The data:

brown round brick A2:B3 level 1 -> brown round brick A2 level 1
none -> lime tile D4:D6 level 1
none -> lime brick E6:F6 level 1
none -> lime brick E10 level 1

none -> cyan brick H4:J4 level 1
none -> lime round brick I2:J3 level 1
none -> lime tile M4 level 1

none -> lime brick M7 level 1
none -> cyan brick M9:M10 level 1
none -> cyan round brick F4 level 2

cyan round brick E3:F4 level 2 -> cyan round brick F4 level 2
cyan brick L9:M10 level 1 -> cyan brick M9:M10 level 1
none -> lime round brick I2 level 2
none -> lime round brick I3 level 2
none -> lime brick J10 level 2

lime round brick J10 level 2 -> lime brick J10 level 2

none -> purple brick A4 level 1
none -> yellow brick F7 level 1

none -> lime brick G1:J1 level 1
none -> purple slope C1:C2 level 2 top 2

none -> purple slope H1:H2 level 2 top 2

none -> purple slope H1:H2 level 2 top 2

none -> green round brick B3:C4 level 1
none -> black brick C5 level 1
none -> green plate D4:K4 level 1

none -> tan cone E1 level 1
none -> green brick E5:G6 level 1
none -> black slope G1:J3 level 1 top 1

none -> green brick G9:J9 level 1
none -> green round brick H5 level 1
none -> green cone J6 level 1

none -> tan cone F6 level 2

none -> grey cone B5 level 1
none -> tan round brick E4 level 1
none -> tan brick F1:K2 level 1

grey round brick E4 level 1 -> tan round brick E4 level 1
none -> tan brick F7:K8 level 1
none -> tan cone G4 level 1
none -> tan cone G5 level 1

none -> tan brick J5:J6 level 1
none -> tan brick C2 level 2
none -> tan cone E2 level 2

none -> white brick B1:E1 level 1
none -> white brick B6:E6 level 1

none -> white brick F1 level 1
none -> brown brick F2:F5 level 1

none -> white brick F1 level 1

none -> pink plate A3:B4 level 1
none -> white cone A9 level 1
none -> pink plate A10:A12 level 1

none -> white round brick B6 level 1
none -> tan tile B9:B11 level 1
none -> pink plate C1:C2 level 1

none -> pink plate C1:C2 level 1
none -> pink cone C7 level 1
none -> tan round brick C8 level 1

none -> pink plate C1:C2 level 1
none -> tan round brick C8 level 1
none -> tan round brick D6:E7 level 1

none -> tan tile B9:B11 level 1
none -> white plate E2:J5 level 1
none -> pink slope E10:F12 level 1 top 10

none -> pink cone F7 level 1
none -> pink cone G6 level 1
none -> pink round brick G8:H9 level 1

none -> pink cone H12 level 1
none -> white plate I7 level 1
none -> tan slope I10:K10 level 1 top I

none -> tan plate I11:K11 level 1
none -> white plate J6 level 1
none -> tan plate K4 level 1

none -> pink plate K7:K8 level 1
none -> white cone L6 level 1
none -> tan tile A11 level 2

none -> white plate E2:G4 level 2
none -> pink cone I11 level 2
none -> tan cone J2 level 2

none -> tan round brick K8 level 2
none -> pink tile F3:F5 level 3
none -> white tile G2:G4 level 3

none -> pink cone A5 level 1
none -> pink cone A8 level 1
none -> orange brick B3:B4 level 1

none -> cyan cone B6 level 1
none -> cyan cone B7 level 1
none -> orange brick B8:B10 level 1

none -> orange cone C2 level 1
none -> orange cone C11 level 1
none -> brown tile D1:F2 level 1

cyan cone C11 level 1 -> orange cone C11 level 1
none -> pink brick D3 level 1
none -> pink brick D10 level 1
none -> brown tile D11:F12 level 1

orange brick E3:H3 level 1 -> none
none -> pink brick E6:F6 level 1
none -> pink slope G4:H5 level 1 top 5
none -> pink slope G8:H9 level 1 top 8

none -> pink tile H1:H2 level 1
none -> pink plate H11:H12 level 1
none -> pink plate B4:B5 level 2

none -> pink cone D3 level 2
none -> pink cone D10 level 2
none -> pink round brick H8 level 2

Aim of the exercise: The answer must be a word-for-word restatement of the records.

Written response:
brown round brick A2:B3 level 1 -> brown round brick A2 level 1
none -> lime tile D4:D6 level 1
none -> lime brick E6:F6 level 1
none -> lime brick E10 level 1

none -> cyan brick H4:J4 level 1
none -> lime round brick I2:J3 level 1
none -> lime tile M4 level 1

none -> lime brick M7 level 1
none -> cyan brick M9:M10 level 1
none -> cyan round brick F4 level 2

cyan round brick E3:F4 level 2 -> cyan round brick F4 level 2
cyan brick L9:M10 level 1 -> cyan brick M9:M10 level 1
none -> lime round brick I2 level 2
none -> lime round brick I3 level 2
none -> lime brick J10 level 2

lime round brick J10 level 2 -> lime brick J10 level 2

none -> purple brick A4 level 1
none -> yellow brick F7 level 1

none -> lime brick G1:J1 level 1
none -> purple slope C1:C2 level 2 top 2

none -> purple slope H1:H2 level 2 top 2

none -> purple slope H1:H2 level 2 top 2

none -> green round brick B3:C4 level 1
none -> black brick C5 level 1
none -> green plate D4:K4 level 1

none -> tan cone E1 level 1
none -> green brick E5:G6 level 1
none -> black slope G1:J3 level 1 top 1

none -> green brick G9:J9 level 1
none -> green round brick H5 level 1
none -> green cone J6 level 1

none -> tan cone F6 level 2

none -> grey cone B5 level 1
none -> tan round brick E4 level 1
none -> tan brick F1:K2 level 1

grey round brick E4 level 1 -> tan round brick E4 level 1
none -> tan brick F7:K8 level 1
none -> tan cone G4 level 1
none -> tan cone G5 level 1

none -> tan brick J5:J6 level 1
none -> tan brick C2 level 2
none -> tan cone E2 level 2

none -> white brick B1:E1 level 1
none -> white brick B6:E6 level 1

none -> white brick F1 level 1
none -> brown brick F2:F5 level 1

none -> white brick F1 level 1

none -> pink plate A3:B4 level 1
none -> white cone A9 level 1
none -> pink plate A10:A12 level 1

none -> white round brick B6 level 1
none -> tan tile B9:B11 level 1
none -> pink plate C1:C2 level 1

none -> pink plate C1:C2 level 1
none -> pink cone C7 level 1
none -> tan round brick C8 level 1

none -> pink plate C1:C2 level 1
none -> tan round brick C8 level 1
none -> tan round brick D6:E7 level 1

none -> tan tile B9:B11 level 1
none -> white plate E2:J5 level 1
none -> pink slope E10:F12 level 1 top 10

none -> pink cone F7 level 1
none -> pink cone G6 level 1
none -> pink round brick G8:H9 level 1

none -> pink cone H12 level 1
none -> white plate I7 level 1
none -> tan slope I10:K10 level 1 top I

none -> tan plate I11:K11 level 1
none -> white plate J6 level 1
none -> tan plate K4 level 1

none -> pink plate K7:K8 level 1
none -> white cone L6 level 1
none -> tan tile A11 level 2

none -> white plate E2:G4 level 2
none -> pink cone I11 level 2
none -> tan cone J2 level 2

none -> tan round brick K8 level 2
none -> pink tile F3:F5 level 3
none -> white tile G2:G4 level 3

none -> pink cone A5 level 1
none -> pink cone A8 level 1
none -> orange brick B3:B4 level 1

none -> cyan cone B6 level 1
none -> cyan cone B7 level 1
none -> orange brick B8:B10 level 1

none -> orange cone C2 level 1
none -> orange cone C11 level 1
none -> brown tile D1:F2 level 1

cyan cone C11 level 1 -> orange cone C11 level 1
none -> pink brick D3 level 1
none -> pink brick D10 level 1
none -> brown tile D11:F12 level 1

orange brick E3:H3 level 1 -> none
none -> pink brick E6:F6 level 1
none -> pink slope G4:H5 level 1 top 5
none -> pink slope G8:H9 level 1 top 8

none -> pink tile H1:H2 level 1
none -> pink plate H11:H12 level 1
none -> pink plate B4:B5 level 2

none -> pink cone D3 level 2
none -> pink cone D10 level 2
none -> pink round brick H8 level 2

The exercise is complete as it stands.